Description of the task ->
From the line containing "blue arrow: (269, 371) -> (165, 278), moved" to the line containing "purple square: (52, 254)" in the entries below, reproduce every line exactly, ends included. Nothing else belongs in the copy, and no pictures.

The data ->
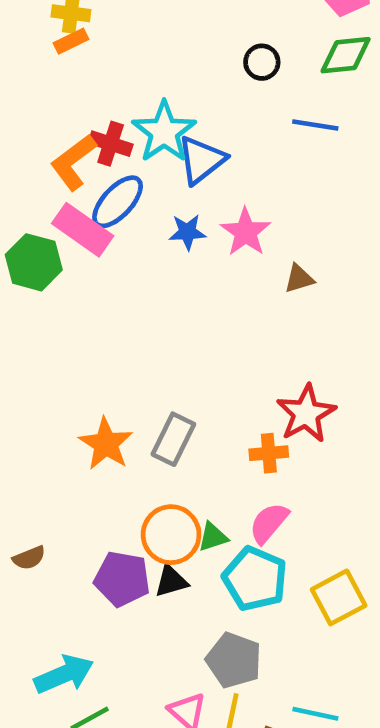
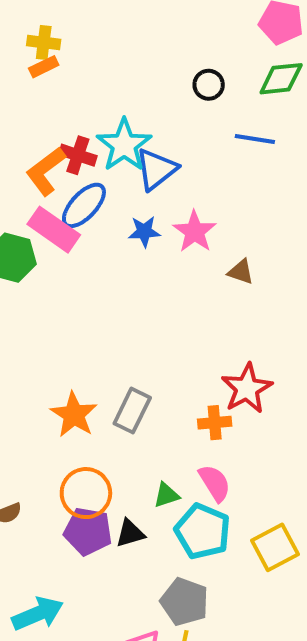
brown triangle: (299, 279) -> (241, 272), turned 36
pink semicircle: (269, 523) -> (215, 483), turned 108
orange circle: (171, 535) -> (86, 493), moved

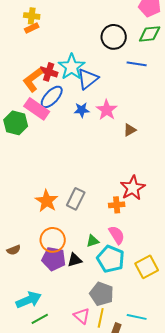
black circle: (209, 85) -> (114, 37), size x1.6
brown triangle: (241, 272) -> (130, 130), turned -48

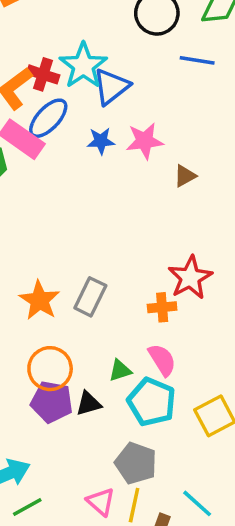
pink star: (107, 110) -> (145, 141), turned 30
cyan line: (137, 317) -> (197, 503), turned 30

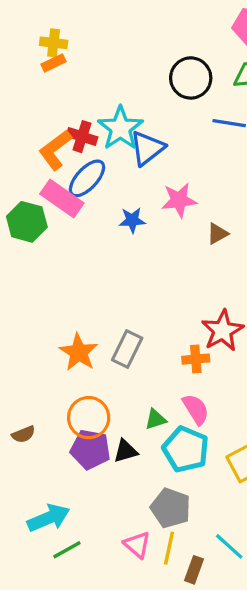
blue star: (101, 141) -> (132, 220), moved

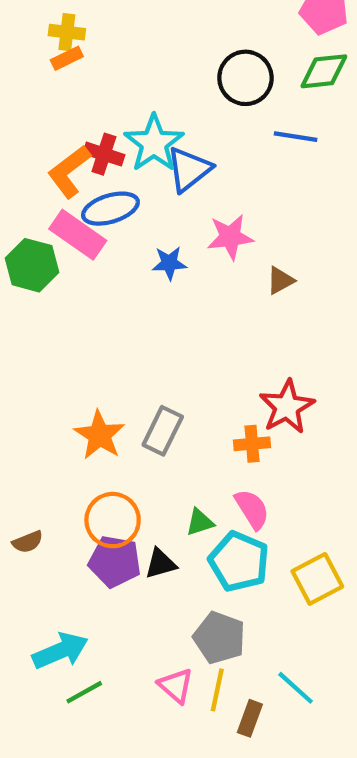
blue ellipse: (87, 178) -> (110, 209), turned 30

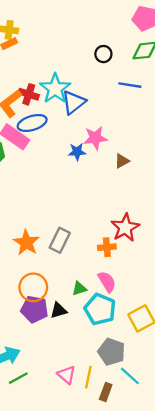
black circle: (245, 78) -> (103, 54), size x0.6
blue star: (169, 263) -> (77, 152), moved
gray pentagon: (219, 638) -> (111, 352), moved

* * *

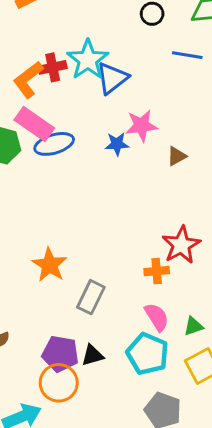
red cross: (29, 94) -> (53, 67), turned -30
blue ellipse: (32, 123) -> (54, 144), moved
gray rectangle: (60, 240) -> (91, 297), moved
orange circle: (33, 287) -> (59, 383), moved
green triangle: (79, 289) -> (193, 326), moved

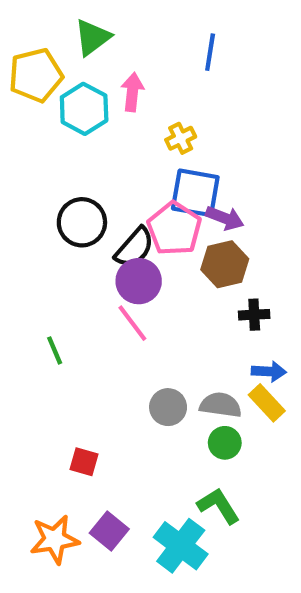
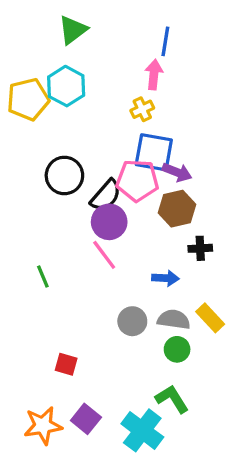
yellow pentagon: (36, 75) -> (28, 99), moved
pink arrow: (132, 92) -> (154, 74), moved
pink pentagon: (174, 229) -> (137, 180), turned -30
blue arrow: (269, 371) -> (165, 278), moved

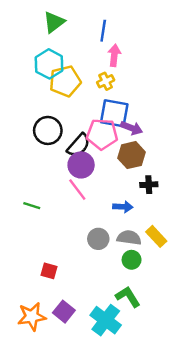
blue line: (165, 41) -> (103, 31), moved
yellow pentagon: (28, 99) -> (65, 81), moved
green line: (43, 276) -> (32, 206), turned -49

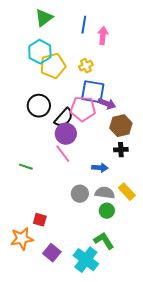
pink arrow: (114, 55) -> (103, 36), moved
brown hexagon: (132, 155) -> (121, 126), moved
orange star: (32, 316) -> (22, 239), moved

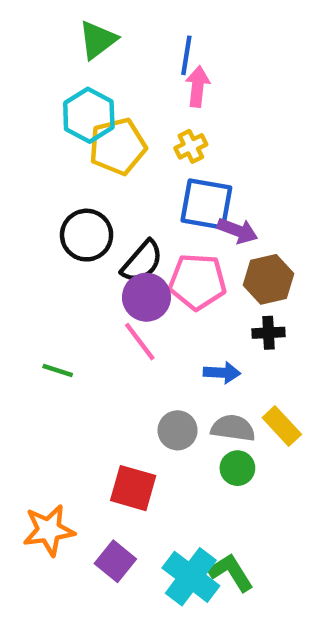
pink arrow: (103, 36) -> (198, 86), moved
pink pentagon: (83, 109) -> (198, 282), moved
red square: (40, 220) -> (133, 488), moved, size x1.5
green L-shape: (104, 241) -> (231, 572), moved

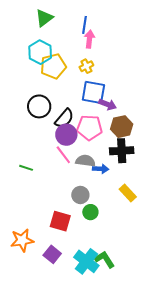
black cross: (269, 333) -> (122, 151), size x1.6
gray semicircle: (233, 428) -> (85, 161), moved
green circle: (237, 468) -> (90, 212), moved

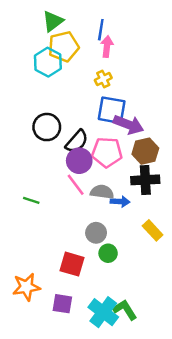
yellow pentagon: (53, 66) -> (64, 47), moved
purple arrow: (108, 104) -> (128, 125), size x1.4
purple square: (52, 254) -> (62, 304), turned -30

Result of the exercise ->
blue arrow: (269, 371) -> (165, 278), moved

blue line: (165, 41) -> (103, 31), moved
yellow pentagon: (28, 99) -> (65, 81), moved
green line: (43, 276) -> (32, 206), turned -49

pink arrow: (114, 55) -> (103, 36), moved
brown hexagon: (132, 155) -> (121, 126), moved
orange star: (32, 316) -> (22, 239), moved

pink arrow: (103, 36) -> (198, 86), moved
pink pentagon: (83, 109) -> (198, 282), moved
red square: (40, 220) -> (133, 488), moved, size x1.5
green L-shape: (104, 241) -> (231, 572), moved

black cross: (269, 333) -> (122, 151), size x1.6
gray semicircle: (233, 428) -> (85, 161), moved
green circle: (237, 468) -> (90, 212), moved

yellow pentagon: (53, 66) -> (64, 47), moved
purple arrow: (108, 104) -> (128, 125), size x1.4
purple square: (52, 254) -> (62, 304), turned -30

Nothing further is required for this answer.